**** Exercise material ****
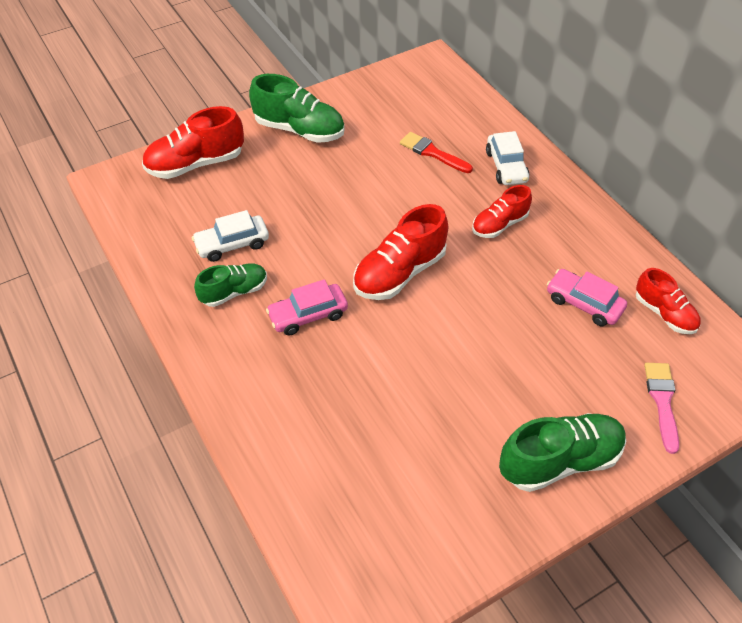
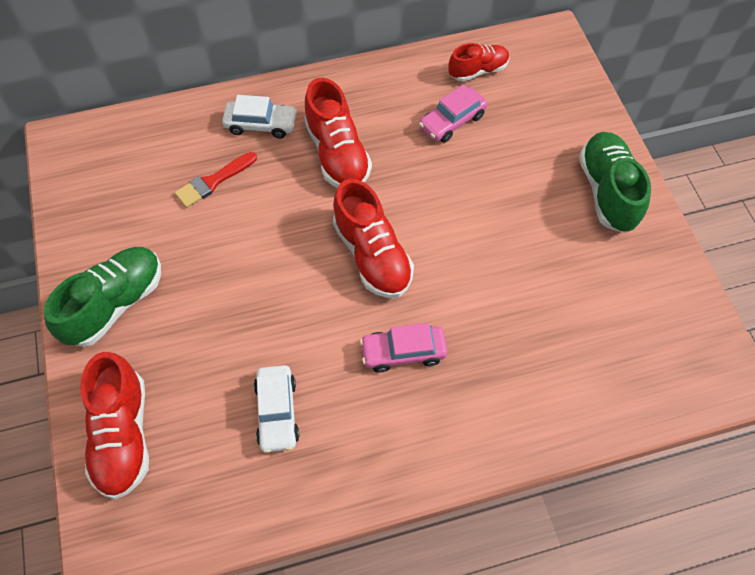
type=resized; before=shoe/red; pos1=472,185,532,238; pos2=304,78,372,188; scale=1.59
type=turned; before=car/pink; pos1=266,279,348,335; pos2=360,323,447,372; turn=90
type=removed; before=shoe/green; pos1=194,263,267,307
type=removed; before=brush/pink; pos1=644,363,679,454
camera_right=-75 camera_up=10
****
Quote all the lines above exactly as given. Do not include the pictures.

type=resized; before=shoe/red; pos1=472,185,532,238; pos2=304,78,372,188; scale=1.59
type=turned; before=car/pink; pos1=266,279,348,335; pos2=360,323,447,372; turn=90
type=removed; before=shoe/green; pos1=194,263,267,307
type=removed; before=brush/pink; pos1=644,363,679,454
camera_right=-75 camera_up=10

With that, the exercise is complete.